ACTIVITY:
From the line containing "(451, 452) = (185, 213): yellow" to the last line of the listing below, repeat every line exactly, and output nothing else.

INFORMATION SUPPLIED:
Start of Block

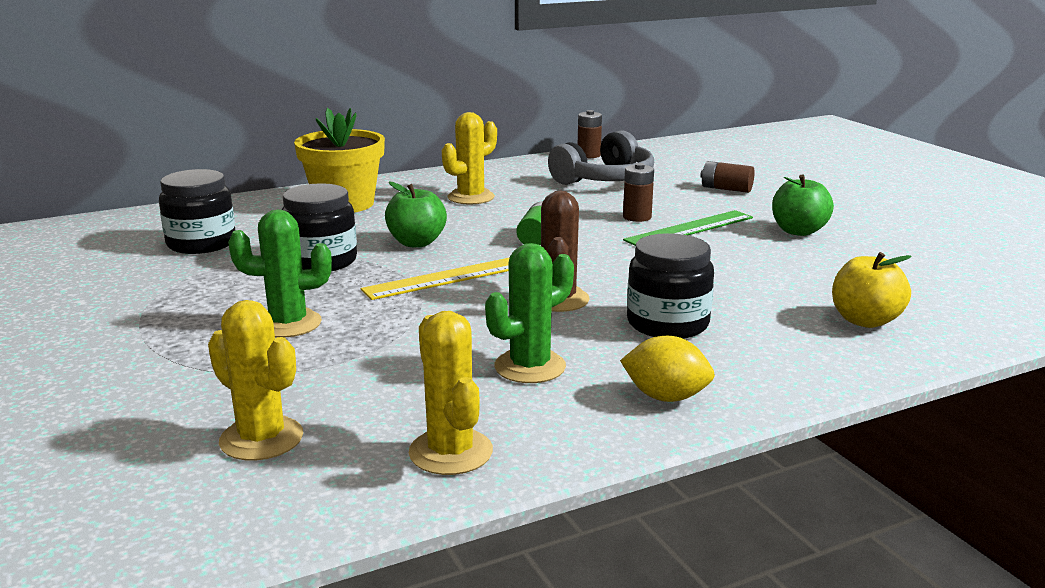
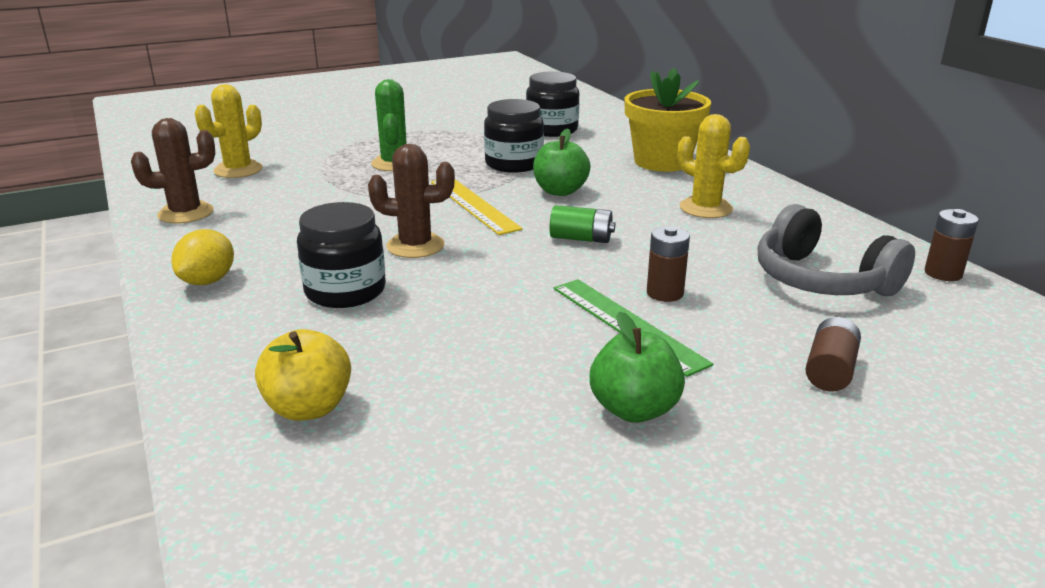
camera: 90 degrees right, 5 degrees up
(451, 452) = (185, 213): yellow cactus -> brown cactus
(530, 367) = (288, 234): green cactus -> none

End of Block

THE COMPLETED TASK:
(451, 452) = (185, 213): yellow cactus -> brown cactus
(530, 367) = (288, 234): green cactus -> none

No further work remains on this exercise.